- _WHAT TO DO_: For this exercise, output the line holding "white mouse [862,383,911,446]" and all subsequent lines of the entries below, unchanged, up to and including the last.
── DATASET
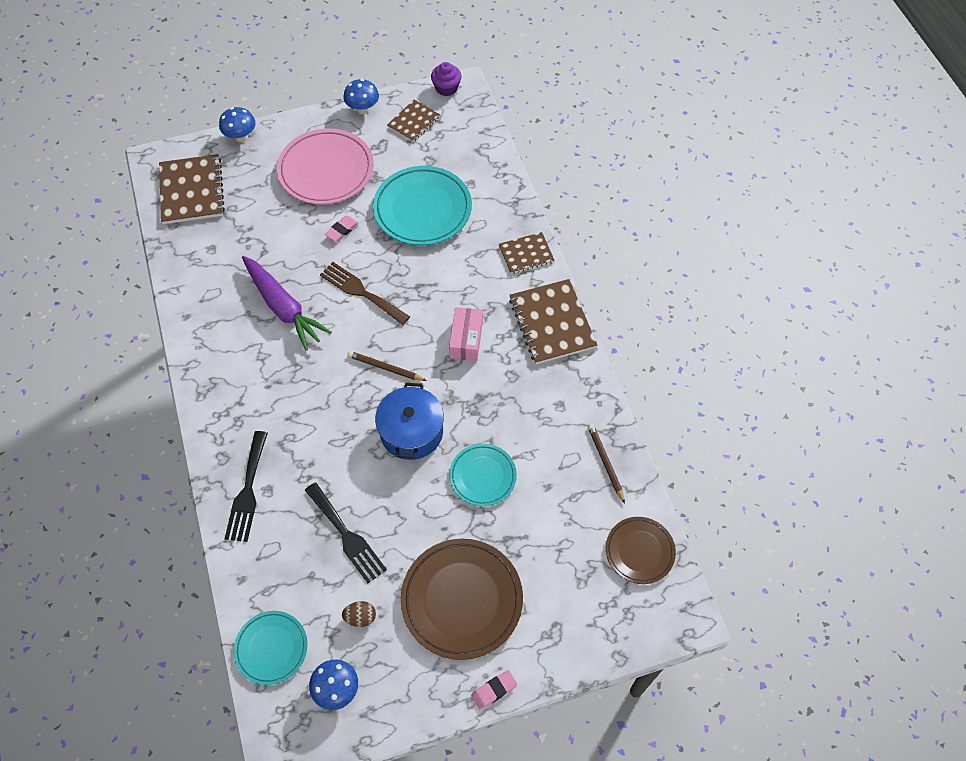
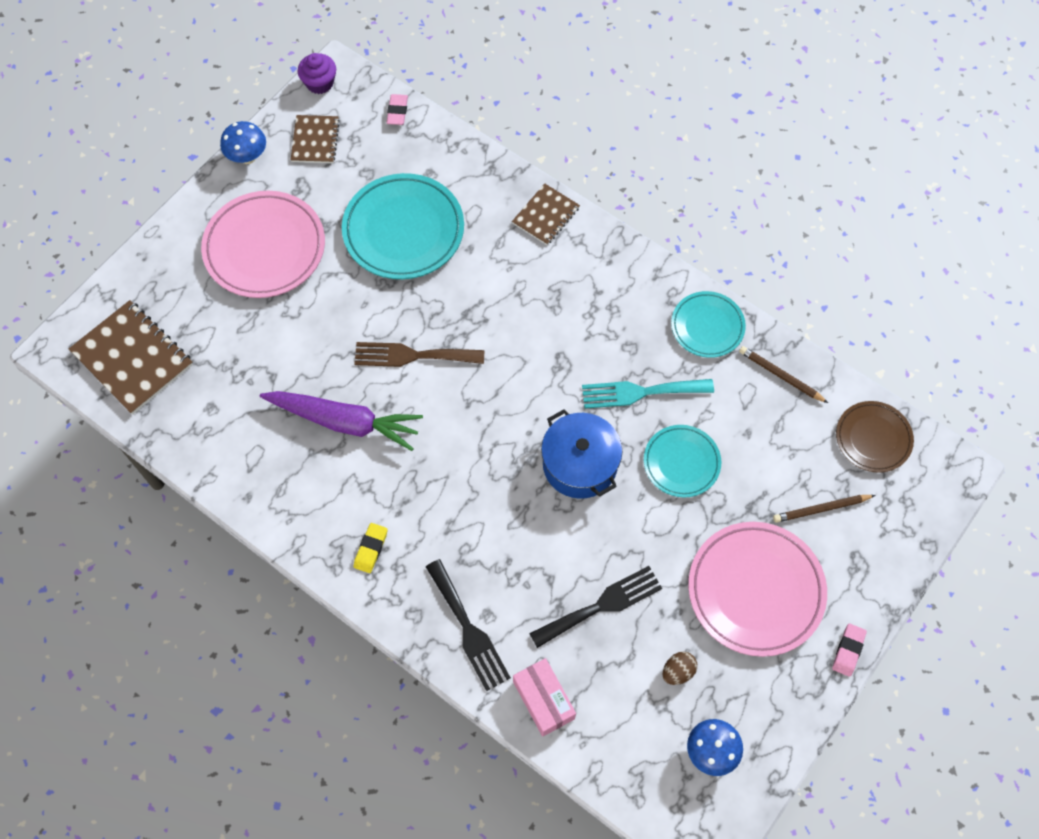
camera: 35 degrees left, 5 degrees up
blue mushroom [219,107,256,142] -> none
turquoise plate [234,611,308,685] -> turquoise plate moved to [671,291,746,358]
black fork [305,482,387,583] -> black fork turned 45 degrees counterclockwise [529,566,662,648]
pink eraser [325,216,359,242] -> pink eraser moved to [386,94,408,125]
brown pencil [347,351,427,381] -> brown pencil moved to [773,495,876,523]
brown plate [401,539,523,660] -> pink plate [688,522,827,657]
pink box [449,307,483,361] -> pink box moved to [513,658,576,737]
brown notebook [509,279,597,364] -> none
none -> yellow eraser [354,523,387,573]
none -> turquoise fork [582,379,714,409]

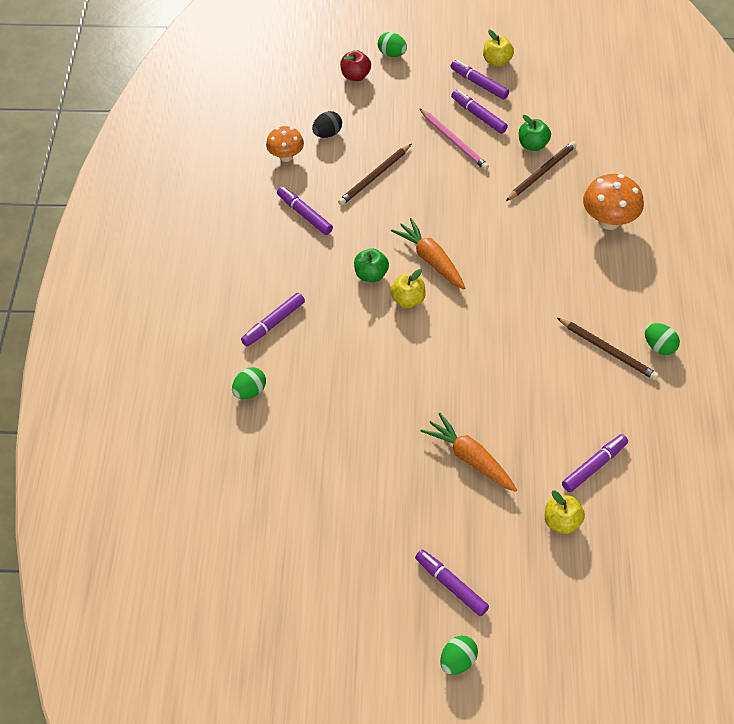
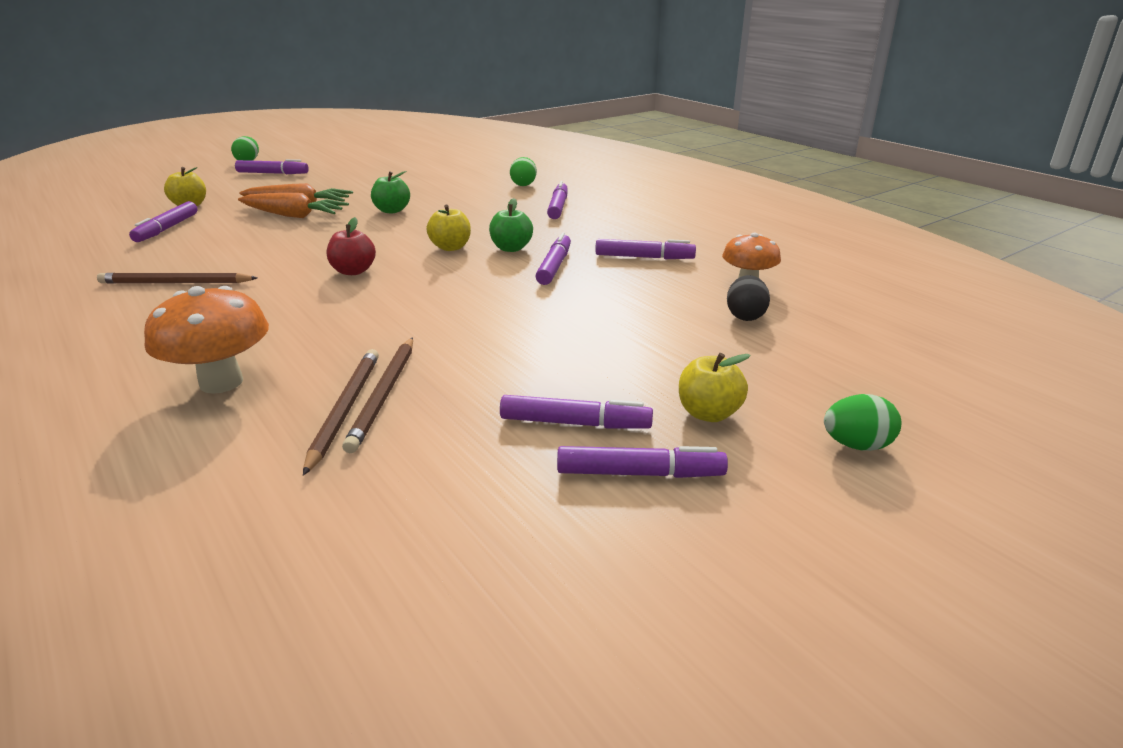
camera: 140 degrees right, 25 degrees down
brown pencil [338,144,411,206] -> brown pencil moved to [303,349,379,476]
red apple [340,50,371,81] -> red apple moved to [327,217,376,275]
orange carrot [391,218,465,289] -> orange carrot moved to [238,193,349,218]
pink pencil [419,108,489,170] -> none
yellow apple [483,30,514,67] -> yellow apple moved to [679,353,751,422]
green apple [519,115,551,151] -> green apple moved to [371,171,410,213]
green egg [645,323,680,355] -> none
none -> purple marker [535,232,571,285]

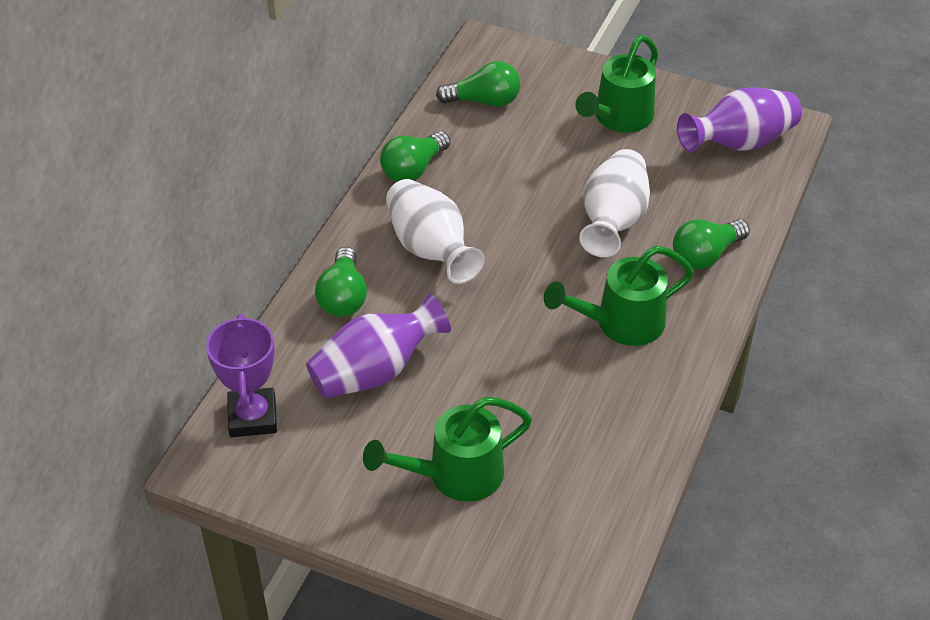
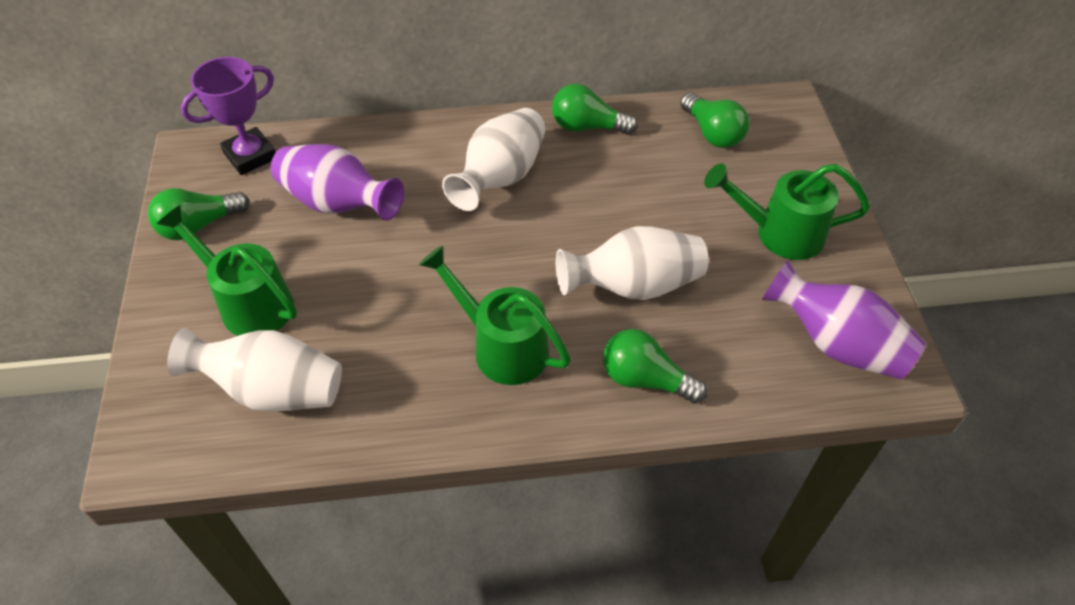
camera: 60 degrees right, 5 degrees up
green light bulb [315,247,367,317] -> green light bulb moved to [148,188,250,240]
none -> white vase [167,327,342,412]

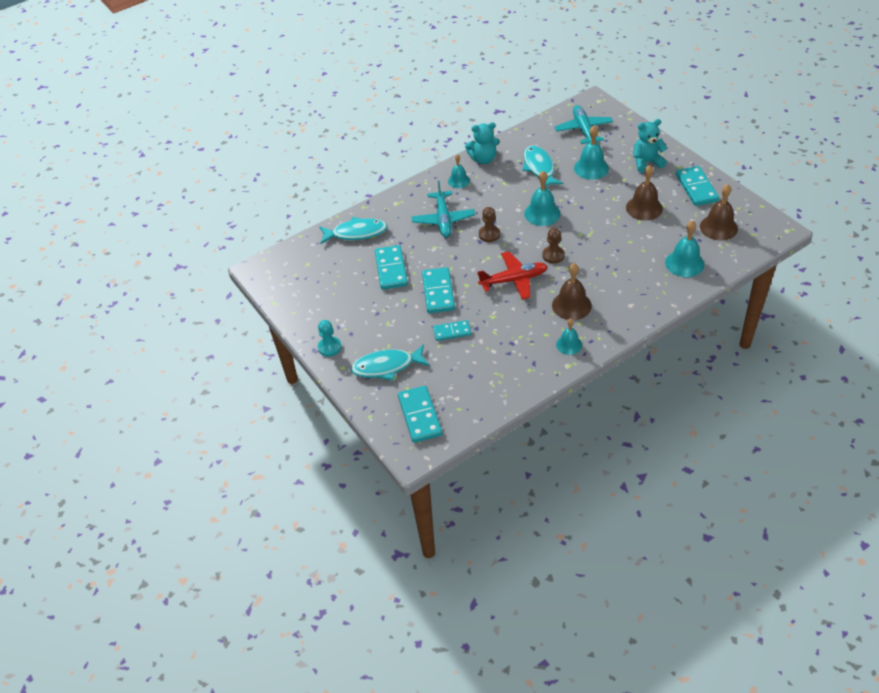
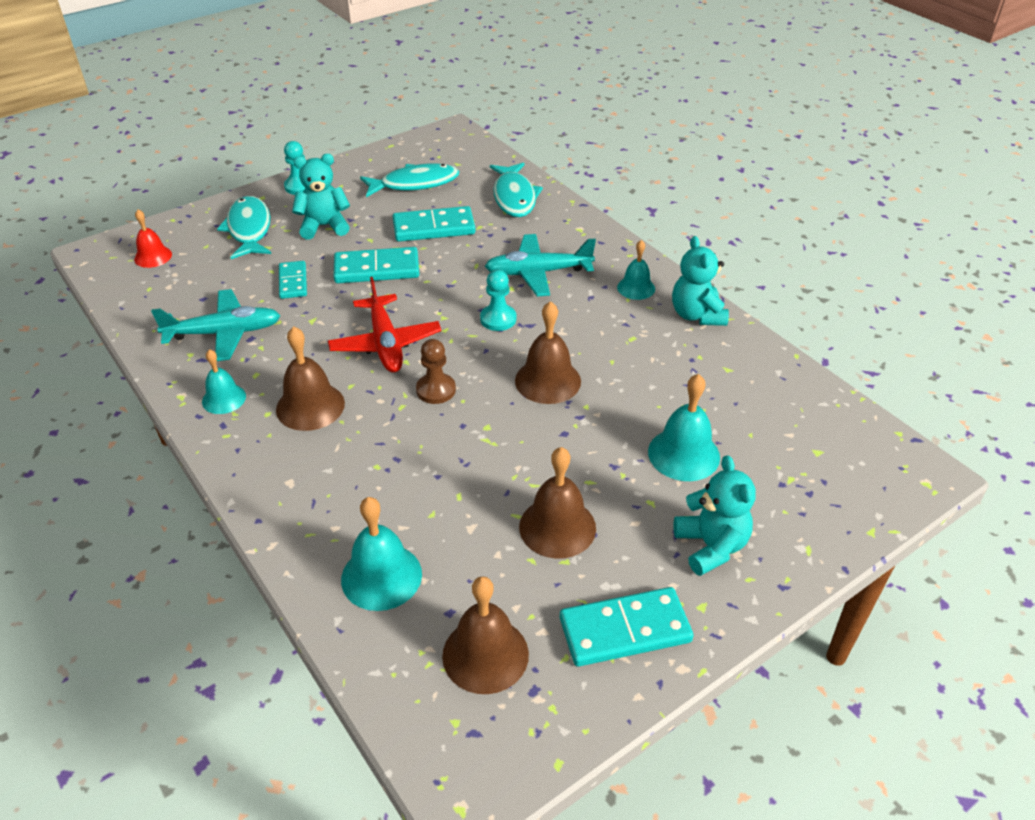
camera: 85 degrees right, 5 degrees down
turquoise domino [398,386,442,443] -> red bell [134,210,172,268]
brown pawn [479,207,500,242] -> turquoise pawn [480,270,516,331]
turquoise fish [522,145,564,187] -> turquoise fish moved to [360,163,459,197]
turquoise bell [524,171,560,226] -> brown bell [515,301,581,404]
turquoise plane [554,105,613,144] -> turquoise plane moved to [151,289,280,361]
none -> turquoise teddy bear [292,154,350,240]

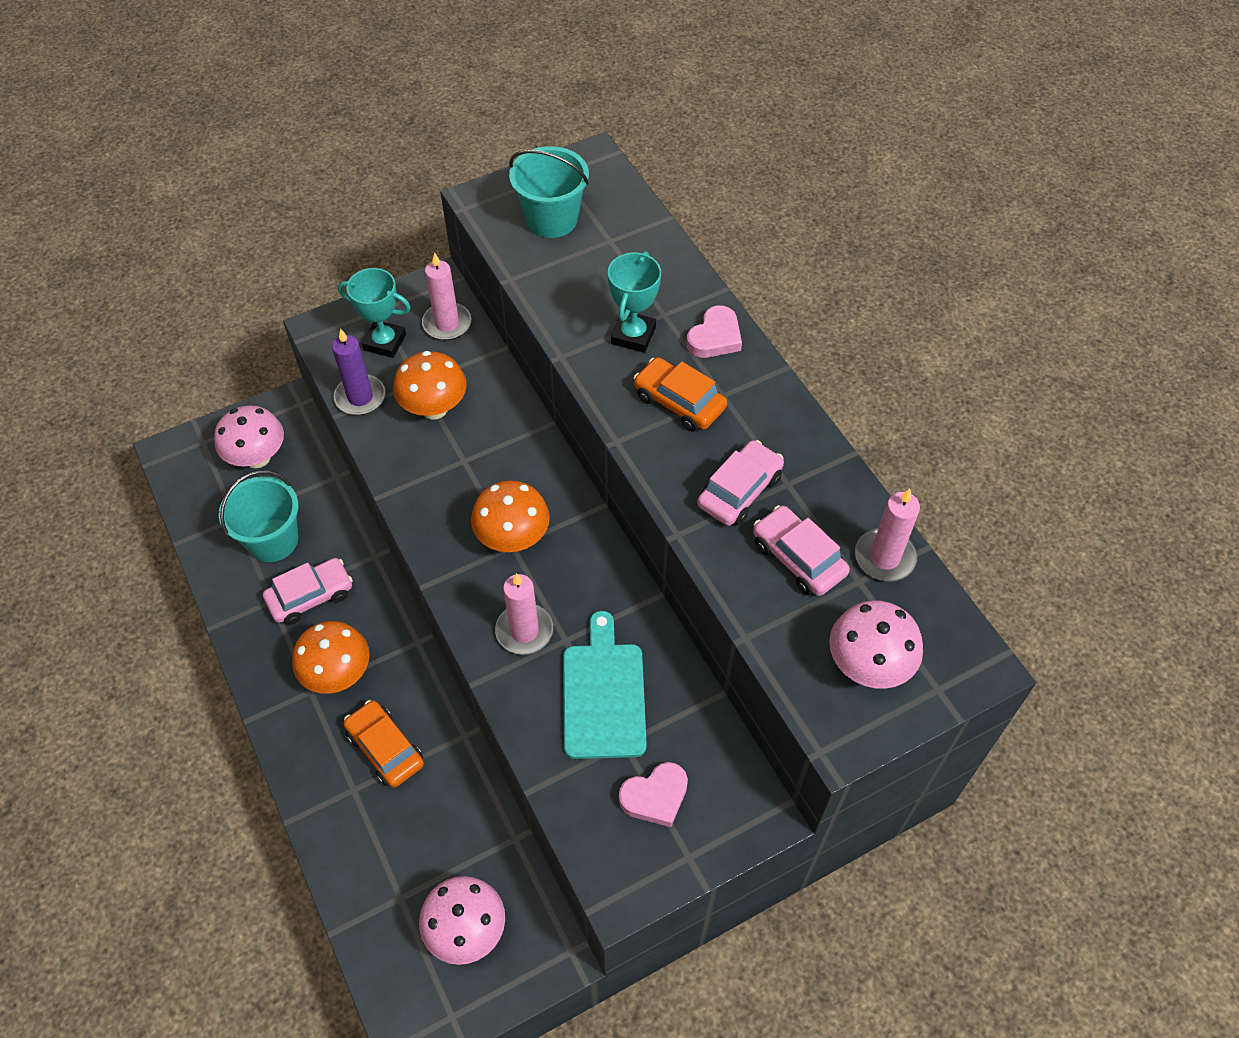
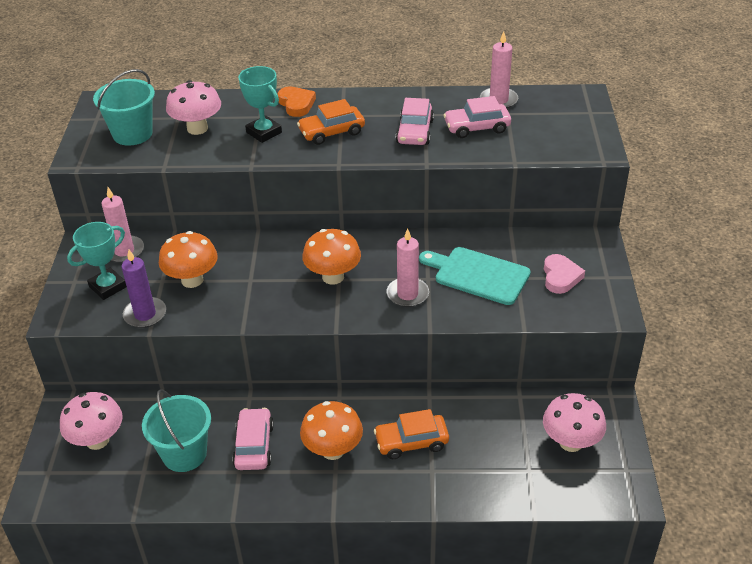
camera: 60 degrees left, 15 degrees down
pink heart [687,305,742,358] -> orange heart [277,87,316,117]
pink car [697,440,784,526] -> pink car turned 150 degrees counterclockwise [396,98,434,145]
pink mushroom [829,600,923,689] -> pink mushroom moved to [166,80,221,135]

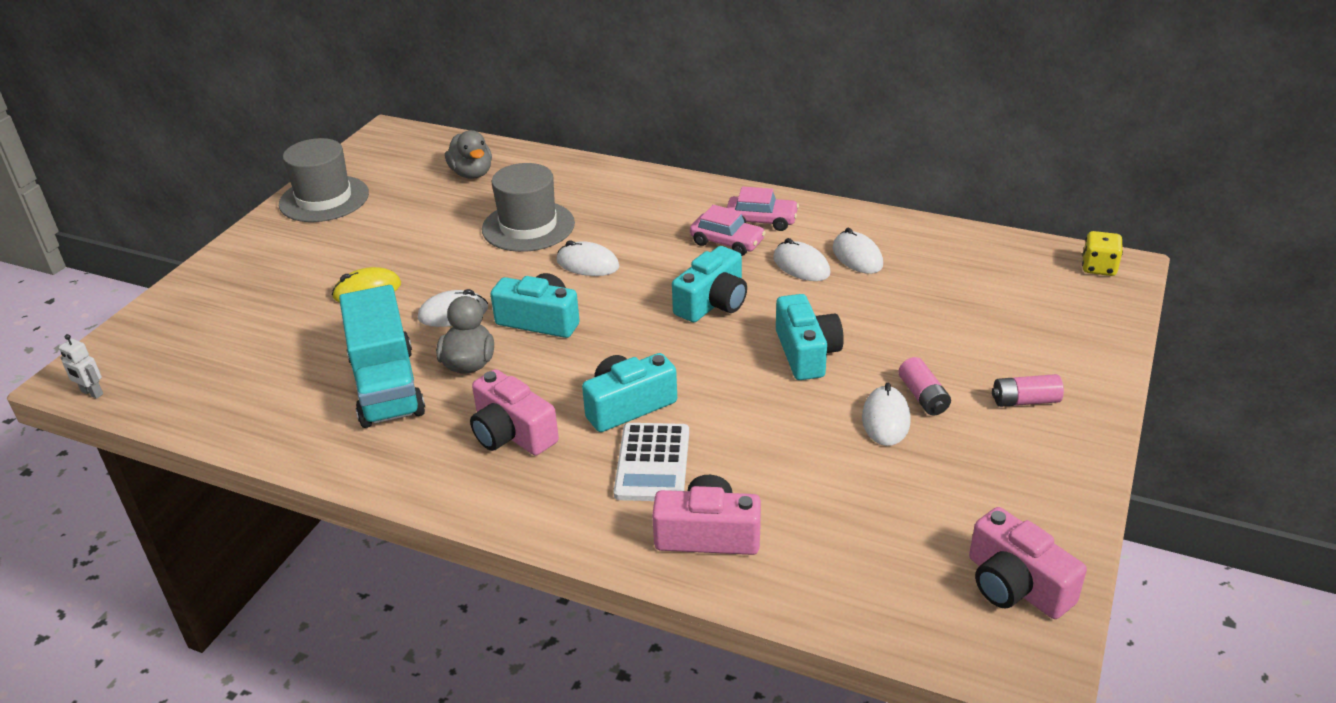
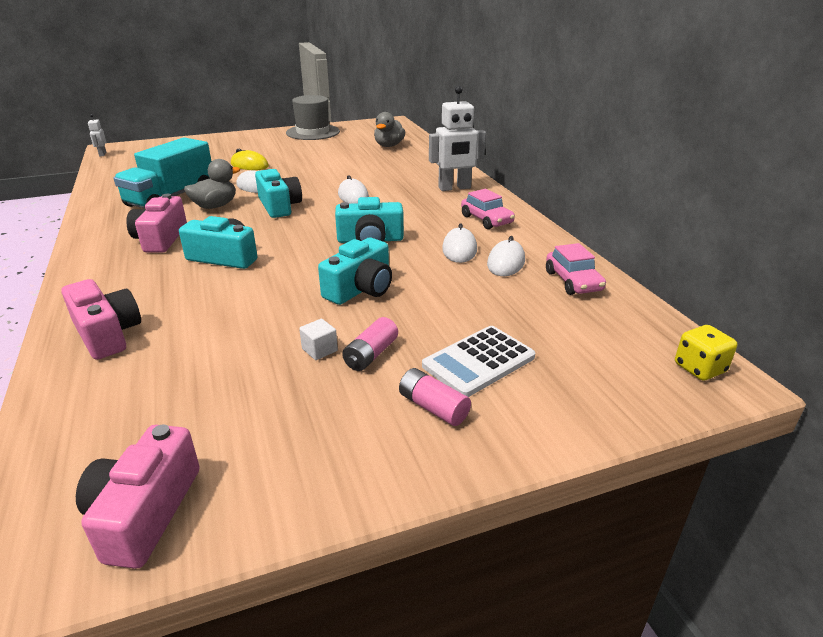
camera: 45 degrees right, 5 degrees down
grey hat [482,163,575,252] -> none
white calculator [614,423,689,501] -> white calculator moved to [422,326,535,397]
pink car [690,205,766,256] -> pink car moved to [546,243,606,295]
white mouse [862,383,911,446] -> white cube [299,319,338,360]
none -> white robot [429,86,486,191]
────
- _EXPECTED OUTPUT_:
white mouse [862,383,911,446] -> white cube [299,319,338,360]
none -> white robot [429,86,486,191]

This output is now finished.